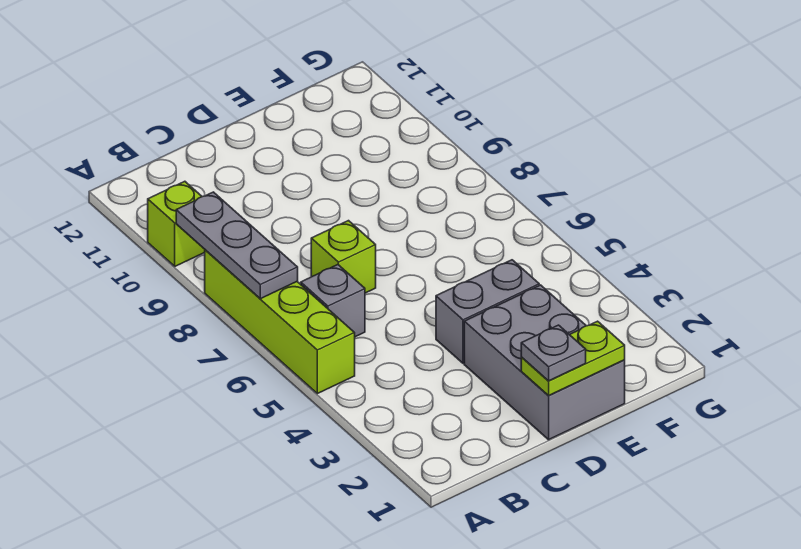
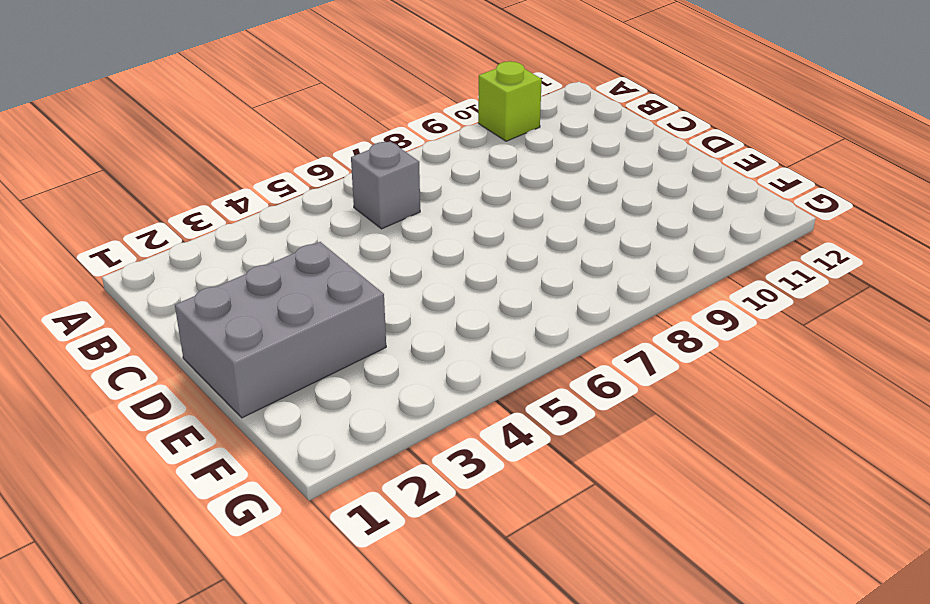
none -> lime brick A5:A8 level 1
none -> lime brick C7 level 1

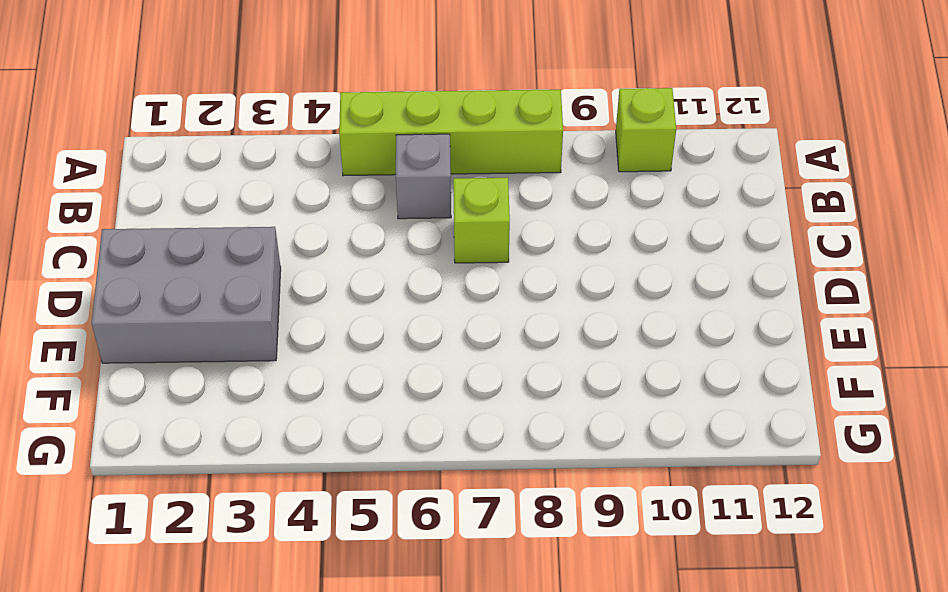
none -> grey brick D4:E4 level 1
none -> grey plate A7:A9 level 2

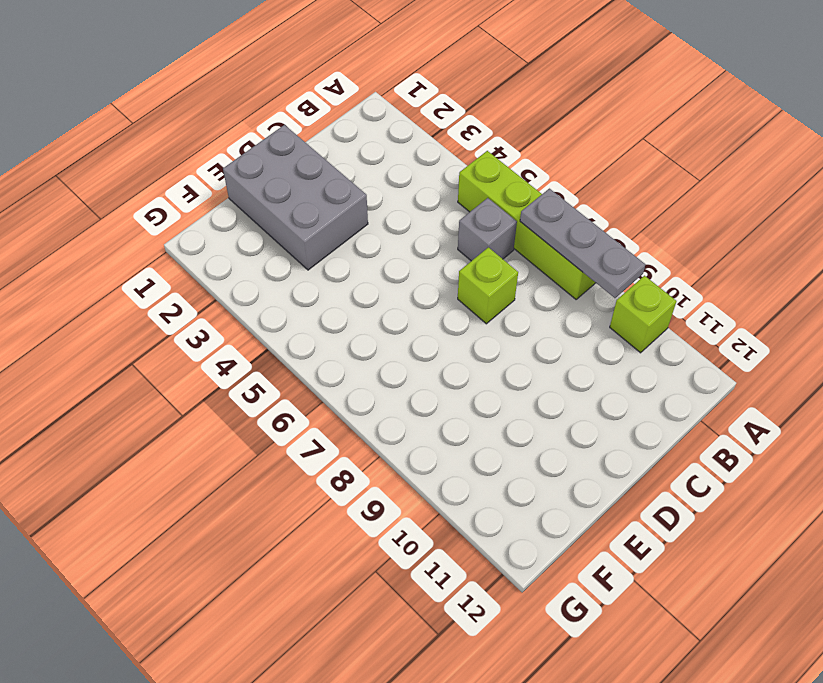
none -> grey brick D4:E4 level 1
none -> lime plate D1:E1 level 2

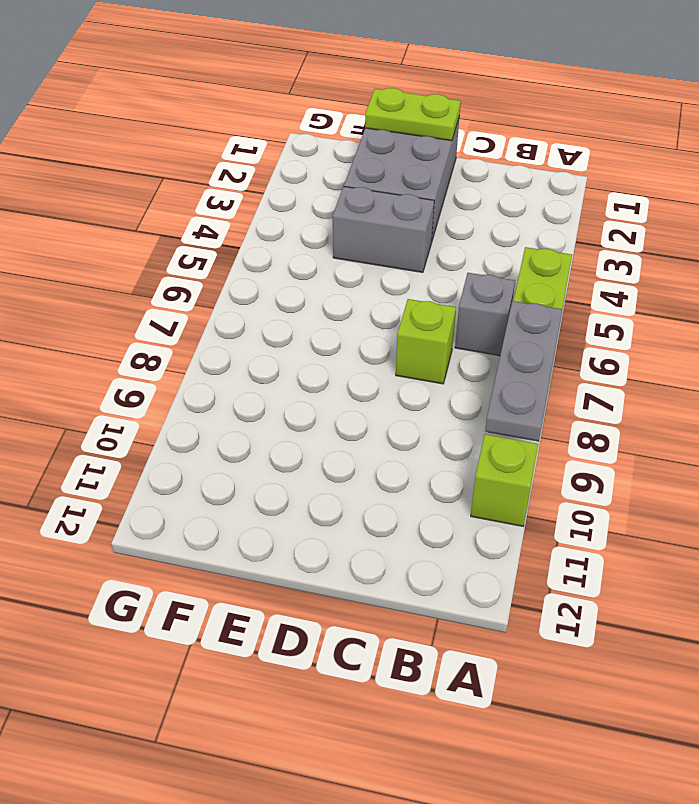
none -> grey plate D1 level 3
+ + +
## TASK TO CARRY OUT:
When "plate" shows up in a line of the material, report that line.

## SOLUTION TO THIS PROBLEM:
none -> grey plate A7:A9 level 2
none -> lime plate D1:E1 level 2
none -> grey plate D1 level 3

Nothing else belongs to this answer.